Repeat exactly the lines of the entries below from the one with "PIR pin OUT: A6 -> A4" through the one with "GPS3 pin VCC: GND -> 5V", both ends included, and nothing else.

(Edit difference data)
━━━━━━

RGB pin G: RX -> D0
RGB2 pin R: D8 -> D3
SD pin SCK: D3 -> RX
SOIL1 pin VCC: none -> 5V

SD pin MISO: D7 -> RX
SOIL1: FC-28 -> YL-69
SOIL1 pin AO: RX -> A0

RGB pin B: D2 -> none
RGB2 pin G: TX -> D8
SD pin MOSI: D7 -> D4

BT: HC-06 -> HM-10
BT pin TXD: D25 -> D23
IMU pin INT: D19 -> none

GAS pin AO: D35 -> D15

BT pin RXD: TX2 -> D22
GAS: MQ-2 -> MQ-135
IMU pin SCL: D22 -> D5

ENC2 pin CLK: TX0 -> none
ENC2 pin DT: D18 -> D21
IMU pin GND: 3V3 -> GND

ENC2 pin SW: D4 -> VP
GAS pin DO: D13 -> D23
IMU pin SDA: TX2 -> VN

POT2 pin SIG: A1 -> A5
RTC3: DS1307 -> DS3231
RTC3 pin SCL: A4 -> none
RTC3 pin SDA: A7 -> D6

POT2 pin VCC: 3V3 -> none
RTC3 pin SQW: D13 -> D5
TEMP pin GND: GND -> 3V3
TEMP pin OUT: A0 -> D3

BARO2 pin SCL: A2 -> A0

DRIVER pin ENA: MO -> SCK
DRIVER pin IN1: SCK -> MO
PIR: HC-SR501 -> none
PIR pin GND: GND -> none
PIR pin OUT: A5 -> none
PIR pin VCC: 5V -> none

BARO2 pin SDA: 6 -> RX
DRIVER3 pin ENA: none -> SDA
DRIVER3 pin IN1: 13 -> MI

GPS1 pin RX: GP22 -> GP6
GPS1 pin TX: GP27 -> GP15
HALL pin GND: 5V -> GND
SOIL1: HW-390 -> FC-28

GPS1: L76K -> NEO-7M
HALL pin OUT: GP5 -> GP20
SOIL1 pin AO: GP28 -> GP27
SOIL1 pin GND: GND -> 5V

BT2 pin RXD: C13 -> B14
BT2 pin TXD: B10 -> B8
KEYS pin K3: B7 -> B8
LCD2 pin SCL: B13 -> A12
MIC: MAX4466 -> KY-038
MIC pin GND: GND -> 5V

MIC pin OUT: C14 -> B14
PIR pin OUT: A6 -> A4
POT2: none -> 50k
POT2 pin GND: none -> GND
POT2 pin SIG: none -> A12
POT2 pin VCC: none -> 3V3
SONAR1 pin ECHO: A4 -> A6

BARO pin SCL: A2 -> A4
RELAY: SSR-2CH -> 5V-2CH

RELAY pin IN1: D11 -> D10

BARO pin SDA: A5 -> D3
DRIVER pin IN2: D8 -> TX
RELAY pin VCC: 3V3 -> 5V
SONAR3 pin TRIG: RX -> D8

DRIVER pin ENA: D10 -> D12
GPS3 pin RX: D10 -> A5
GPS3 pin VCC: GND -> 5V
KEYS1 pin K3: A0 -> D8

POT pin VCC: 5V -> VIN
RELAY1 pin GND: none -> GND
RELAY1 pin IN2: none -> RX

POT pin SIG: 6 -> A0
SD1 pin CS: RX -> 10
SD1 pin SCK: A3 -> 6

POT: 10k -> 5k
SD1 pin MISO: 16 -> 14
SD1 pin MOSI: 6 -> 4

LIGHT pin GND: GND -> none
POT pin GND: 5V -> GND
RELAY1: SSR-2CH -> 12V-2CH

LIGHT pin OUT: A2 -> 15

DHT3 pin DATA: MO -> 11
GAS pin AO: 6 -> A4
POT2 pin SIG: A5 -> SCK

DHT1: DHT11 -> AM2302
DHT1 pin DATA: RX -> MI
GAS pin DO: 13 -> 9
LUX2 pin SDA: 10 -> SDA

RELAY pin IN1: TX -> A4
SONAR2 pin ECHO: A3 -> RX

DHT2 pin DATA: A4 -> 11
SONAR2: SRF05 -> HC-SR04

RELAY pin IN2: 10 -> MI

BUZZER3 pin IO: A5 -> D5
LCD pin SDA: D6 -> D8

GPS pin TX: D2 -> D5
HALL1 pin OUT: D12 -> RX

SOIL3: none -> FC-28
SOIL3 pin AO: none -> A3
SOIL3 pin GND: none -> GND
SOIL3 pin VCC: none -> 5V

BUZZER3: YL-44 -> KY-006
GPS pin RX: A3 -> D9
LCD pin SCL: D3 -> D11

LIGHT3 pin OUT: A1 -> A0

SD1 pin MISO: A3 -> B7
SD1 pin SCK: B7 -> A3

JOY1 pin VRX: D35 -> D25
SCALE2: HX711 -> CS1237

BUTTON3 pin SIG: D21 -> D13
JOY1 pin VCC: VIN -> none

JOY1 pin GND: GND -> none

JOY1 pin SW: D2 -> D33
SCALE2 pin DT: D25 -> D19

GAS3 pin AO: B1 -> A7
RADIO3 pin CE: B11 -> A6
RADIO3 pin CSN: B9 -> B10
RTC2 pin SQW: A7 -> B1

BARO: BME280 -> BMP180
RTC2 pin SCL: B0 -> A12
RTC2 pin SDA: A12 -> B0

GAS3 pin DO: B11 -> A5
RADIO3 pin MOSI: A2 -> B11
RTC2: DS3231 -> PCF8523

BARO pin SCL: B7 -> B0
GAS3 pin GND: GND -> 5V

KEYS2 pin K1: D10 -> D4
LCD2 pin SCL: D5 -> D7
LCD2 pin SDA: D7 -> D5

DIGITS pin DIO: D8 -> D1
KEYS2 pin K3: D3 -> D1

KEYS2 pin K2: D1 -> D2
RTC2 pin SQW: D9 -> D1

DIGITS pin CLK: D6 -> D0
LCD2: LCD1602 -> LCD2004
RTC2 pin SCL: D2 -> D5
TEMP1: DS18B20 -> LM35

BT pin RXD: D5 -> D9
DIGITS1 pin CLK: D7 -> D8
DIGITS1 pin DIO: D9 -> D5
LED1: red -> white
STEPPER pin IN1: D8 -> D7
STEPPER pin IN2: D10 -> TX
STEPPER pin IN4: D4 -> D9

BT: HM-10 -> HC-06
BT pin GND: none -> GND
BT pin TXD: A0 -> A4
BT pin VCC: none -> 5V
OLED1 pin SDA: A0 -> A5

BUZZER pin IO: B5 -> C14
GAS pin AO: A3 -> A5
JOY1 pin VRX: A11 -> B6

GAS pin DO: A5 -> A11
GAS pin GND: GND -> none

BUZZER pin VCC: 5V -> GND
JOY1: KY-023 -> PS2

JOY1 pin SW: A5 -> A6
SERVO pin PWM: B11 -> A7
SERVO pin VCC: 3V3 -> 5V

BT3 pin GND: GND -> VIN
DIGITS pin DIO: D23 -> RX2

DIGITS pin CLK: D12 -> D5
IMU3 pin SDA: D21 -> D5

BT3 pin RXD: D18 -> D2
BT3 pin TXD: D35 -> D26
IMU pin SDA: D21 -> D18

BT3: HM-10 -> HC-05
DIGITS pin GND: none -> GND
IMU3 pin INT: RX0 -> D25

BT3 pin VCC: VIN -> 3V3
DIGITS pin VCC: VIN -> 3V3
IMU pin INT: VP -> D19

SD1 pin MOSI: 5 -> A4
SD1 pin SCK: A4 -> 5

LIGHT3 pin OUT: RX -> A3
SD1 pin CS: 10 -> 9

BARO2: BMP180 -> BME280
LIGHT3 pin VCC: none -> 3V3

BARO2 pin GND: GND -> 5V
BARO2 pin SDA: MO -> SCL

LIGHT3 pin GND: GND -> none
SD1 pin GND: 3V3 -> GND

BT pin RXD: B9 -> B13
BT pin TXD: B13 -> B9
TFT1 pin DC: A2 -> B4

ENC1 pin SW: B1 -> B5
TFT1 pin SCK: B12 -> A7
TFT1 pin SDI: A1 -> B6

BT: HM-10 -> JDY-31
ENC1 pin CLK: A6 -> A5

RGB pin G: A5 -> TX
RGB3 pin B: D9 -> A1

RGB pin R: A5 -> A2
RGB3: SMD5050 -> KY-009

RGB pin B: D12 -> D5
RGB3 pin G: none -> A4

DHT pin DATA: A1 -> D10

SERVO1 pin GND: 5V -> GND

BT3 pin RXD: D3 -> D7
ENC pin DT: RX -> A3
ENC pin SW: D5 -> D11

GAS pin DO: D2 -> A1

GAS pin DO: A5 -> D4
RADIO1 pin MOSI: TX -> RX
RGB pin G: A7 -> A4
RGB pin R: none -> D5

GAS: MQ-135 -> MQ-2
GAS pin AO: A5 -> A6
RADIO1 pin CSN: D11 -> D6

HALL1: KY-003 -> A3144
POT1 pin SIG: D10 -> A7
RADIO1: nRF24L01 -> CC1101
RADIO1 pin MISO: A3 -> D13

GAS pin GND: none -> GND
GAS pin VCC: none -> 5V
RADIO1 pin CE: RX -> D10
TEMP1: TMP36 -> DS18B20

━━━━━━

* [Answer space]
PIR pin OUT: A6 -> A4
POT2: none -> 50k
POT2 pin GND: none -> GND
POT2 pin SIG: none -> A12
POT2 pin VCC: none -> 3V3
SONAR1 pin ECHO: A4 -> A6

BARO pin SCL: A2 -> A4
RELAY: SSR-2CH -> 5V-2CH

RELAY pin IN1: D11 -> D10

BARO pin SDA: A5 -> D3
DRIVER pin IN2: D8 -> TX
RELAY pin VCC: 3V3 -> 5V
SONAR3 pin TRIG: RX -> D8

DRIVER pin ENA: D10 -> D12
GPS3 pin RX: D10 -> A5
GPS3 pin VCC: GND -> 5V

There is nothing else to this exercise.